The answer must be an exact reproduction of the lines from the start of the records below through the line containing "turquoise pot: 2 -> 4", and nothing more.

==== Data ====

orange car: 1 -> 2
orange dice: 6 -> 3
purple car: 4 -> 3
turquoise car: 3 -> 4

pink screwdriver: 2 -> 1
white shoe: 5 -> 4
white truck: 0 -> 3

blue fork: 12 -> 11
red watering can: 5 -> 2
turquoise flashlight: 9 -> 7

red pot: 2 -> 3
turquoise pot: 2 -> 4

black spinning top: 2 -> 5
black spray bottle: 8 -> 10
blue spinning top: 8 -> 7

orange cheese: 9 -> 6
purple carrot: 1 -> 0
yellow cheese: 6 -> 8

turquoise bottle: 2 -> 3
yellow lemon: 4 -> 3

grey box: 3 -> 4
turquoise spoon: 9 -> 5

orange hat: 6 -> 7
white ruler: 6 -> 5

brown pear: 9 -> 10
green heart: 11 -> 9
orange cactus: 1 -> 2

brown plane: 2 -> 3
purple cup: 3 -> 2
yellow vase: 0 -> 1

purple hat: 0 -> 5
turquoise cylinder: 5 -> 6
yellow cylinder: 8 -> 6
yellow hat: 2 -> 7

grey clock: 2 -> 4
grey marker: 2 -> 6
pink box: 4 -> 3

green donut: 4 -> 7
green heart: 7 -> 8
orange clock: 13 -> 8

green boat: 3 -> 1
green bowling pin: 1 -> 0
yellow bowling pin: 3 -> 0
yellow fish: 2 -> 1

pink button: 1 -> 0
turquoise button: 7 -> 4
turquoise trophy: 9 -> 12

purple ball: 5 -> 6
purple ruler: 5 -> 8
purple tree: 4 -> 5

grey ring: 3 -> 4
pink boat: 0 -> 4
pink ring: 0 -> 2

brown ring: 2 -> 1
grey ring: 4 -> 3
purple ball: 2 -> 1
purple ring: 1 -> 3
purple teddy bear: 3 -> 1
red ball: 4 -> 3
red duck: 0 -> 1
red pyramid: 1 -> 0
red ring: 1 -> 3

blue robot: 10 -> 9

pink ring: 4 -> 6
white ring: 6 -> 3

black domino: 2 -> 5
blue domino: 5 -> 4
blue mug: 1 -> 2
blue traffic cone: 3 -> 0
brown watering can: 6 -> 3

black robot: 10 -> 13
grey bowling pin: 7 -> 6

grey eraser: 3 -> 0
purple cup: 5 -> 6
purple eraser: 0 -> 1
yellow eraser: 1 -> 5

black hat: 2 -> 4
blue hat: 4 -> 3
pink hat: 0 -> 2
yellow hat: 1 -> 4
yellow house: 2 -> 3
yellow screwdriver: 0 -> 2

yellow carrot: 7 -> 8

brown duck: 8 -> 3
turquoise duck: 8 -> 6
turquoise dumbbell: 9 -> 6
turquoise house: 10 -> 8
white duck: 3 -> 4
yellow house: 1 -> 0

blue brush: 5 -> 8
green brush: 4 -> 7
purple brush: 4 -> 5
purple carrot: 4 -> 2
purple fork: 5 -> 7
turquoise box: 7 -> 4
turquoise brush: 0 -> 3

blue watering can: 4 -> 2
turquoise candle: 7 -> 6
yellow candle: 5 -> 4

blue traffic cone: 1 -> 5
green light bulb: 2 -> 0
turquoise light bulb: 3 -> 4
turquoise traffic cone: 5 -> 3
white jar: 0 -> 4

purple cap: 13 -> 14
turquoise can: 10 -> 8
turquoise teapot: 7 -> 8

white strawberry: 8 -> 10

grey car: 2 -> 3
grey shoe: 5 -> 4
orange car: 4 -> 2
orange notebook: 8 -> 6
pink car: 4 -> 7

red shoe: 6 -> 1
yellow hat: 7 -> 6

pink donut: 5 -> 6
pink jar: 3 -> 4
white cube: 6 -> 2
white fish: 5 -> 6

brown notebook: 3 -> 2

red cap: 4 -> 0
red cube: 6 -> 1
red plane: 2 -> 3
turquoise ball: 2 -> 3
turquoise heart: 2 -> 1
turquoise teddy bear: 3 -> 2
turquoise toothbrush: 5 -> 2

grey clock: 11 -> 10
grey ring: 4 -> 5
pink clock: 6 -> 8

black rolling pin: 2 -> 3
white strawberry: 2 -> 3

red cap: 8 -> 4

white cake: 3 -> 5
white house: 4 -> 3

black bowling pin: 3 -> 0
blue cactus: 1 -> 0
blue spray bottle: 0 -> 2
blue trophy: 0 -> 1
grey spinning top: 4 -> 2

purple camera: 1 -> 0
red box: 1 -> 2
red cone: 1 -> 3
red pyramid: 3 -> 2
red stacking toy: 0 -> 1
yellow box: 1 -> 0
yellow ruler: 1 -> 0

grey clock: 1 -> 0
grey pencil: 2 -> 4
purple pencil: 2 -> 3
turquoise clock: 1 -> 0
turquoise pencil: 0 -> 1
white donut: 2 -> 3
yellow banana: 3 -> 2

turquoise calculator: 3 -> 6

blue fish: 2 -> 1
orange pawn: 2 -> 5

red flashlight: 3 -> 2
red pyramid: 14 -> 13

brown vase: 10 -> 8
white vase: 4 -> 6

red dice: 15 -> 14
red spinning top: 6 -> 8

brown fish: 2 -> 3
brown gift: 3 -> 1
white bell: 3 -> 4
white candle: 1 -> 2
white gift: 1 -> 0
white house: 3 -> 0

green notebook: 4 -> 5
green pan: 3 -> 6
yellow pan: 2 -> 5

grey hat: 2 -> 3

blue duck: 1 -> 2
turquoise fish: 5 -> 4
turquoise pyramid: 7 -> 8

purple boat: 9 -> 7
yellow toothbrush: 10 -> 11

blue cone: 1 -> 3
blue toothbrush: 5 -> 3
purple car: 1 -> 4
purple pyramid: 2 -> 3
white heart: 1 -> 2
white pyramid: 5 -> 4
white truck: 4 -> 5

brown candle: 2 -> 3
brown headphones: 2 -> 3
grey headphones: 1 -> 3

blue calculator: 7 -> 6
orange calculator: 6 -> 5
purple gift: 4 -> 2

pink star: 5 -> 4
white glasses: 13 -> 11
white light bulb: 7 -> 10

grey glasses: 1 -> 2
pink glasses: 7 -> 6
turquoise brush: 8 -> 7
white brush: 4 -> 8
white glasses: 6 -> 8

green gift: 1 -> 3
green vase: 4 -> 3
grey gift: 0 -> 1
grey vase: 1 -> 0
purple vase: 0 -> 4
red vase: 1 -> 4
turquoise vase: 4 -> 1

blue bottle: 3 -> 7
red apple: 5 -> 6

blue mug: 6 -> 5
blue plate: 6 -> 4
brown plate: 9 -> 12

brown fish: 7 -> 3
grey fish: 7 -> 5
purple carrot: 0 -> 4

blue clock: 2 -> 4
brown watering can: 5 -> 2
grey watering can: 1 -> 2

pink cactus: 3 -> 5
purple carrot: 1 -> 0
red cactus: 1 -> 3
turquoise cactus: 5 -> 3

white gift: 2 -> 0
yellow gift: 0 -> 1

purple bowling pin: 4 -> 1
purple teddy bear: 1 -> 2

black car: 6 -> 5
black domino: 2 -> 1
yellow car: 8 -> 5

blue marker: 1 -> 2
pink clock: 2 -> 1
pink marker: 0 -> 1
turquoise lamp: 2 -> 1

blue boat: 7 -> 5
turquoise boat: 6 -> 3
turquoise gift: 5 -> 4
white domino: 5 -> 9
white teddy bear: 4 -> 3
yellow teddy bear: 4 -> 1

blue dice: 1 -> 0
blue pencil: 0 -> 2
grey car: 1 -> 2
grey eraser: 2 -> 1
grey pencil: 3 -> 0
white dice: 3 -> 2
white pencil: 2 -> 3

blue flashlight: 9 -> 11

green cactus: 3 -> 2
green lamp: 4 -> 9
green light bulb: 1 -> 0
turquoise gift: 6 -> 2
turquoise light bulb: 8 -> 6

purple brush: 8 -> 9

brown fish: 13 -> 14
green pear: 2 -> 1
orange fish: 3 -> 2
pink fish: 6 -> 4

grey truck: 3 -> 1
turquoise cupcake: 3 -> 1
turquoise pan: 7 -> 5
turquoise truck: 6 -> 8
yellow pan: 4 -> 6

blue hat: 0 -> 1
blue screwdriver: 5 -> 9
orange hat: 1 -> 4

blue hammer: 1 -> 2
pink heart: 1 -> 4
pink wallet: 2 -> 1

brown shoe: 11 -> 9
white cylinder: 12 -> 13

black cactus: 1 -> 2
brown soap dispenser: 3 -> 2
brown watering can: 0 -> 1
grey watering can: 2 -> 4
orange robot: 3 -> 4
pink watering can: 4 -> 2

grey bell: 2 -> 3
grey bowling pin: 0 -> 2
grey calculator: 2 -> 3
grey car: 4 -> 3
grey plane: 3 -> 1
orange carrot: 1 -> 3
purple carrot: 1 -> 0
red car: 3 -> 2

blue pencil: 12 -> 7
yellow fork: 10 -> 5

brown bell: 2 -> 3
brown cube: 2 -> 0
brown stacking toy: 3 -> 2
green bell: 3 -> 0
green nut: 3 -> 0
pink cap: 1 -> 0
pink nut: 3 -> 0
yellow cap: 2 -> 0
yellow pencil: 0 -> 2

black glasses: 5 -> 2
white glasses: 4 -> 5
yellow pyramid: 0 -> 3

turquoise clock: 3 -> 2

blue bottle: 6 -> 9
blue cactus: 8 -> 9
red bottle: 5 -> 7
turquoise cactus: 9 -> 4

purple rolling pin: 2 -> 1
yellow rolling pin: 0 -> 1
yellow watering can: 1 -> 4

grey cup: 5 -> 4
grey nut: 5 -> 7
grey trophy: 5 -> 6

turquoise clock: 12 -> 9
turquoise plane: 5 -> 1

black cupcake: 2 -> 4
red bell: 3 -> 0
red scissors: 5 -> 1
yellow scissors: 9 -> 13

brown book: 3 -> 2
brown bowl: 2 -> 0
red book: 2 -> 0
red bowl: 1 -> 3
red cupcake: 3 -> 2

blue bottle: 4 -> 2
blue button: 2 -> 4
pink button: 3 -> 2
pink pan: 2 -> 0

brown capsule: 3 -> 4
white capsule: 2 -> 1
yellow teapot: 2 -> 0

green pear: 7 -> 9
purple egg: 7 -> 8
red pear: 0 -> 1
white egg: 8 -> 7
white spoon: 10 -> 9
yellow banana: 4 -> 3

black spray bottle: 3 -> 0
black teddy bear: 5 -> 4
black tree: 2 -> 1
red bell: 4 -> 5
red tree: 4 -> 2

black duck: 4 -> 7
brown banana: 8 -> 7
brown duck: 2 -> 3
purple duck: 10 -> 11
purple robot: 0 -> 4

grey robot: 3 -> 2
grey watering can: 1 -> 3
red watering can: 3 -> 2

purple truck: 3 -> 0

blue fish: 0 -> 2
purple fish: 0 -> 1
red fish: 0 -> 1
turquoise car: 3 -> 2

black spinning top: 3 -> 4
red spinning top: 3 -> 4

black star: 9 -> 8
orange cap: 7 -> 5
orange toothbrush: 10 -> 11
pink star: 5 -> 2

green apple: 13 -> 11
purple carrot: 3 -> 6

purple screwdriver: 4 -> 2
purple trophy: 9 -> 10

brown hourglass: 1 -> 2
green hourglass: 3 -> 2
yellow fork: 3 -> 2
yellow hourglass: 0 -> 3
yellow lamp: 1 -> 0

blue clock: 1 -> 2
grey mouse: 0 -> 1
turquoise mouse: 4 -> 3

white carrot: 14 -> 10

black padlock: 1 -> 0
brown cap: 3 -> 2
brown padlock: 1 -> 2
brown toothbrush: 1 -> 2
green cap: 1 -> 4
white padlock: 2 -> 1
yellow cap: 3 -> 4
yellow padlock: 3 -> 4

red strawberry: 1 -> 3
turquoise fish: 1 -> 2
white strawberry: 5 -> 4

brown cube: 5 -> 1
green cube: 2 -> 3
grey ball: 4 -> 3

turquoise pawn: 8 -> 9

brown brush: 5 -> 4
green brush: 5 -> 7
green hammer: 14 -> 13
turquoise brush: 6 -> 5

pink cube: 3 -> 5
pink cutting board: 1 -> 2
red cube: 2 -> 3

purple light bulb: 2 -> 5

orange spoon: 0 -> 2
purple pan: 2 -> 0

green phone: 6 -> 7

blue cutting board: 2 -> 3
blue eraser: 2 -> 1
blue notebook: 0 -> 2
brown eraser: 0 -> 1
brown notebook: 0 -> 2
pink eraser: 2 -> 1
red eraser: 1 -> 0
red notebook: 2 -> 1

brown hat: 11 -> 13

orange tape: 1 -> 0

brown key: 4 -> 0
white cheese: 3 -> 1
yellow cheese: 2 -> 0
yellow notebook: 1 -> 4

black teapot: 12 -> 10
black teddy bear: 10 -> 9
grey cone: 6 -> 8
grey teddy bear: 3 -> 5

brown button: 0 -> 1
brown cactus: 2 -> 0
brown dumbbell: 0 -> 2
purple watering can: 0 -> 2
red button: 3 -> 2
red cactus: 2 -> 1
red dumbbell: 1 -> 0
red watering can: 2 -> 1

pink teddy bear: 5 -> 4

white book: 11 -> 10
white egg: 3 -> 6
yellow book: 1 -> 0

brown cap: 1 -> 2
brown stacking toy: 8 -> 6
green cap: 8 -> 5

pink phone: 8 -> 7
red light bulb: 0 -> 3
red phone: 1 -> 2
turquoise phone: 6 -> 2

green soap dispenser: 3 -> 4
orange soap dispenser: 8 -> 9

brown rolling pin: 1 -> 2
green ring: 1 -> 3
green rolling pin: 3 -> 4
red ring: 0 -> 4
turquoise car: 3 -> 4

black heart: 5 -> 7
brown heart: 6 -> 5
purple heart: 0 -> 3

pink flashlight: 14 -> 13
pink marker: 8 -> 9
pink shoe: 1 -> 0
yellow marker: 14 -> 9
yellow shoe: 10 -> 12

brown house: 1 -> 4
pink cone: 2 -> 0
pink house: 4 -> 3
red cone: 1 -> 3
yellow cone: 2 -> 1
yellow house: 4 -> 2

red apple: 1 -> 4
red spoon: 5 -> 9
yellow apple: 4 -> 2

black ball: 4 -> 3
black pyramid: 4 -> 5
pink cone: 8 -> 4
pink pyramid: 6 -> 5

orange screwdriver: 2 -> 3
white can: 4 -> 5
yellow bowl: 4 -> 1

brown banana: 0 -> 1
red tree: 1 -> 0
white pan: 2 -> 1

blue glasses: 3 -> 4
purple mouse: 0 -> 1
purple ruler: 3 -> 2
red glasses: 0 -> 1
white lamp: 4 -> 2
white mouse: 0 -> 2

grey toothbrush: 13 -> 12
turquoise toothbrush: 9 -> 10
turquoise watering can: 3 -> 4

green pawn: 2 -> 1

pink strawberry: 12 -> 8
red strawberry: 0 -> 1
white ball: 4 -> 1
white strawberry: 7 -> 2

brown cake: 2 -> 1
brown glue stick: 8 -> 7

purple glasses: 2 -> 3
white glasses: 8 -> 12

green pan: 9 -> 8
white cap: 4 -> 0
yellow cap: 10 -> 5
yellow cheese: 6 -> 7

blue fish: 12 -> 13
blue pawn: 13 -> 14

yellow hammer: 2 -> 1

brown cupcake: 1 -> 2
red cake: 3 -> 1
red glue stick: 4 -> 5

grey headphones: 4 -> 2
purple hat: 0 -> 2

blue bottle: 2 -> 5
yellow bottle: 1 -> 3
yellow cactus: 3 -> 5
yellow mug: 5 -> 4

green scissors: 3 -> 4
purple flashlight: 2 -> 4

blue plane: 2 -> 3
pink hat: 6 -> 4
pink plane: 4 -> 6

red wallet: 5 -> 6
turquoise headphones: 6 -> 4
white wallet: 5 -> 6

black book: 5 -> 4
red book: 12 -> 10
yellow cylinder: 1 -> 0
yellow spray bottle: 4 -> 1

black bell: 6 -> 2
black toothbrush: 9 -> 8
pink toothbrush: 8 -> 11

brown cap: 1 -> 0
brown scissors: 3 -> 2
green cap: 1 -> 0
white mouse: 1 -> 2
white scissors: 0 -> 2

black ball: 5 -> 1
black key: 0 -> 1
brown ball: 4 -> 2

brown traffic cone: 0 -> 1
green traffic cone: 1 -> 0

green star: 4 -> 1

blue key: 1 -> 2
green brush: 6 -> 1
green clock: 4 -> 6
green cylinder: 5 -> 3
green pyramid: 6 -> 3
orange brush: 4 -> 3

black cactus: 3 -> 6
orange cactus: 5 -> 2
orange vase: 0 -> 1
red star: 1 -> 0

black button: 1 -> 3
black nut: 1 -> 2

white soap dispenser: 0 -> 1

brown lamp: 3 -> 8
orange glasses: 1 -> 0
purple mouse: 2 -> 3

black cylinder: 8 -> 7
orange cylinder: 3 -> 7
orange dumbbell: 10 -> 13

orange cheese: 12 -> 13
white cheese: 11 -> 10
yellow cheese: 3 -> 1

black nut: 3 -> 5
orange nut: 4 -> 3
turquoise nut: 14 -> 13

====

> _Finished task_
orange car: 1 -> 2
orange dice: 6 -> 3
purple car: 4 -> 3
turquoise car: 3 -> 4

pink screwdriver: 2 -> 1
white shoe: 5 -> 4
white truck: 0 -> 3

blue fork: 12 -> 11
red watering can: 5 -> 2
turquoise flashlight: 9 -> 7

red pot: 2 -> 3
turquoise pot: 2 -> 4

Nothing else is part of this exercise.